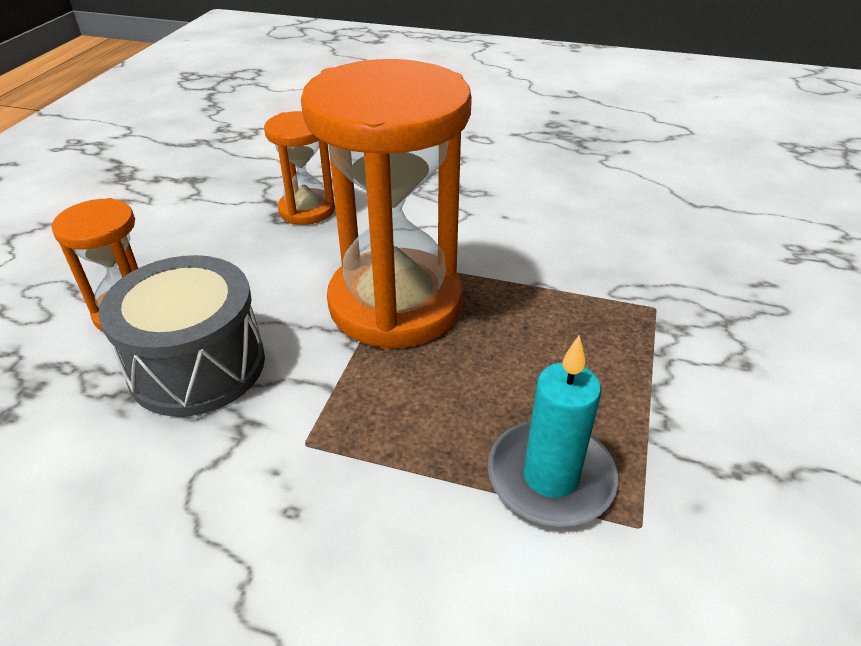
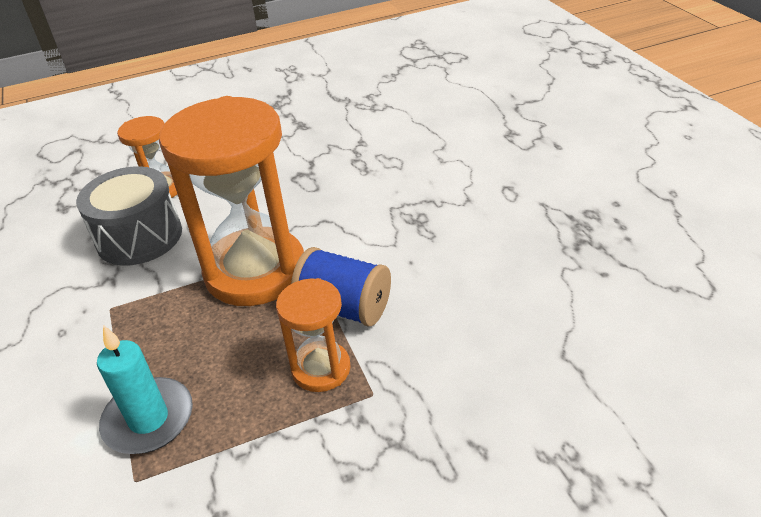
camera: 55 degrees right, 0 degrees up
(307, 210) = (317, 181): orange hourglass -> orange hourglass (321, 369)
(523, 274) = (344, 307): none -> blue spool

★ ★ ★ ★ ★ ★ ★

* **TASK OBJECTIVE**:
Output the data above in full. Skip every picture.

* **WRITTEN REPLY**:
camera: 55 degrees right, 0 degrees up
(307, 210) = (317, 181): orange hourglass -> orange hourglass (321, 369)
(523, 274) = (344, 307): none -> blue spool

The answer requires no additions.